> Action item
If a line in the data below contains "pink", copy it.

> Recorded information
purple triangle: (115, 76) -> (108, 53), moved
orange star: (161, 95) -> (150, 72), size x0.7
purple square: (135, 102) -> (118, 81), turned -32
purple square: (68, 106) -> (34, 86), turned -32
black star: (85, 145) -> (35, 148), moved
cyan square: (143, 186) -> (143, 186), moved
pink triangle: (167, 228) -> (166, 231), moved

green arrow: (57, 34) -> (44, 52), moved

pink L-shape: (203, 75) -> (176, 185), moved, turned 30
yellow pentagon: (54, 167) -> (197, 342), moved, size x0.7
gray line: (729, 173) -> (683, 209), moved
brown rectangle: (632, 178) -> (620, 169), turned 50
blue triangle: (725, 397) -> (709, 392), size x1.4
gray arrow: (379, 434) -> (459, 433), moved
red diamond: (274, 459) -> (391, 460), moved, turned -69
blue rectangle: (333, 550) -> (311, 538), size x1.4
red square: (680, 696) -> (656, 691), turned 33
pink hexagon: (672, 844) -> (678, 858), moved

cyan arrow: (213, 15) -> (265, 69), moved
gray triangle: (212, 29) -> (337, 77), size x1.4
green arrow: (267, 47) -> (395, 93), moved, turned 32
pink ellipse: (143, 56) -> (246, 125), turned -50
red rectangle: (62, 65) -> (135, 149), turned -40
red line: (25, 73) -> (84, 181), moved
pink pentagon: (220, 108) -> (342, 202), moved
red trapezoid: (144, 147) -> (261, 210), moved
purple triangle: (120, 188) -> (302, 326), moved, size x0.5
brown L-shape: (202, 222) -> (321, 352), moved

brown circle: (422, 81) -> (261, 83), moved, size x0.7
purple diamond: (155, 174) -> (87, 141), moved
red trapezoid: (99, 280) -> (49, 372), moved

> Task solution
pink triangle: (167, 228) -> (166, 231), moved
pink L-shape: (203, 75) -> (176, 185), moved, turned 30
pink hexagon: (672, 844) -> (678, 858), moved
pink ellipse: (143, 56) -> (246, 125), turned -50
pink pentagon: (220, 108) -> (342, 202), moved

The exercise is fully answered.